» **What is required**: Search the records below for the word "banana" and show every line where it occurs.

=== Section Start ===

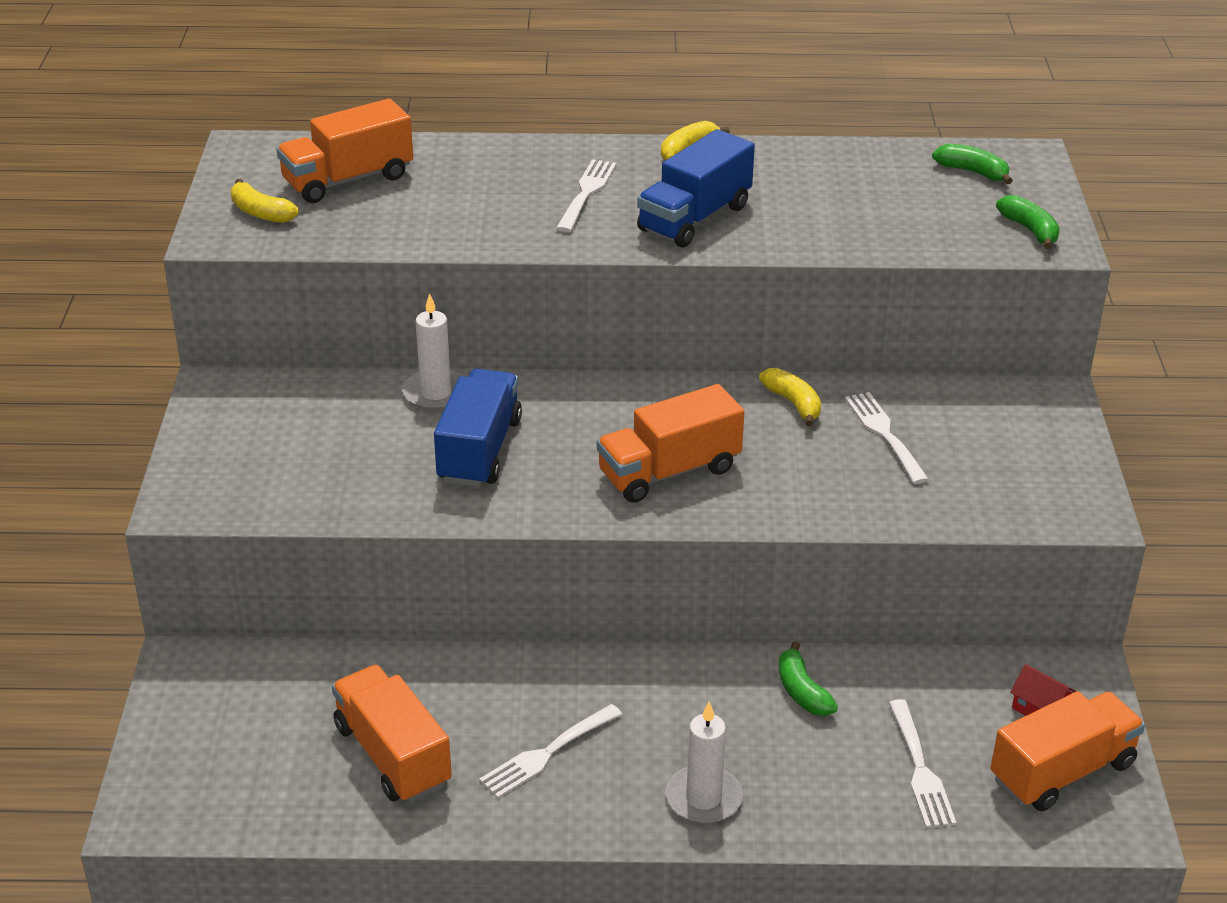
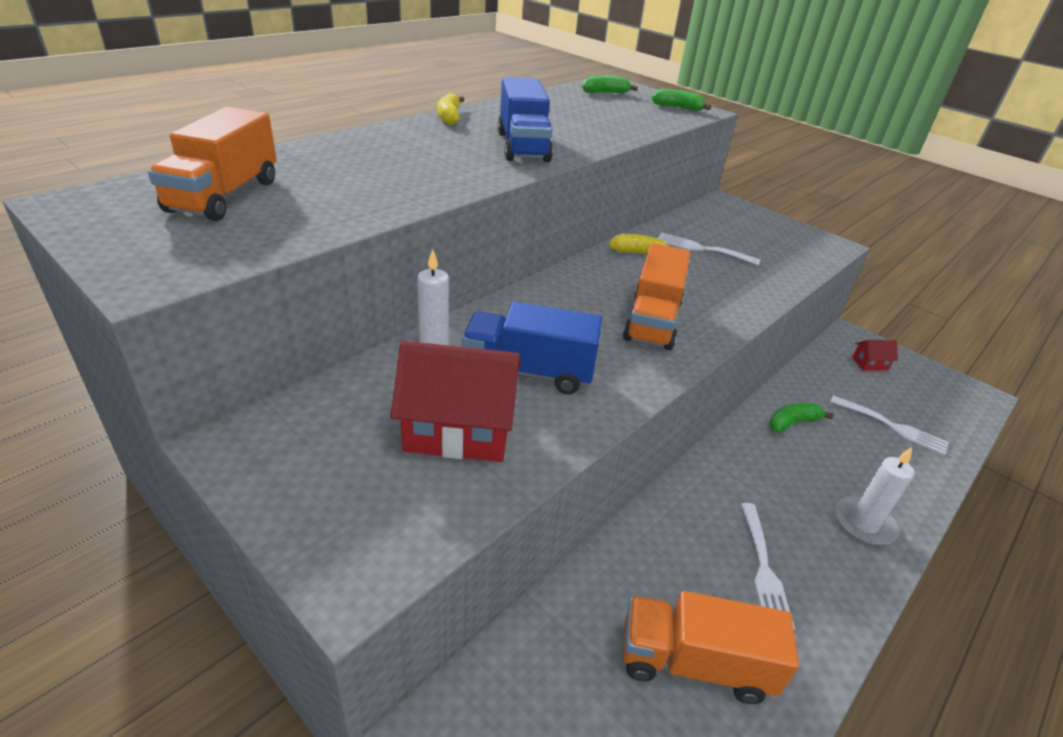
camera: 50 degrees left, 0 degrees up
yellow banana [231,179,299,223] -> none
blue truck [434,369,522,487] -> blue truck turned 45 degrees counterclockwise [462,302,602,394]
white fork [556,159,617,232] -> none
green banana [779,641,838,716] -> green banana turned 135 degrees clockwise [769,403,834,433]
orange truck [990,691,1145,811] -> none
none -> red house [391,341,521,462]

=== Section End ===

» **Written reply**:
yellow banana [231,179,299,223] -> none
green banana [779,641,838,716] -> green banana turned 135 degrees clockwise [769,403,834,433]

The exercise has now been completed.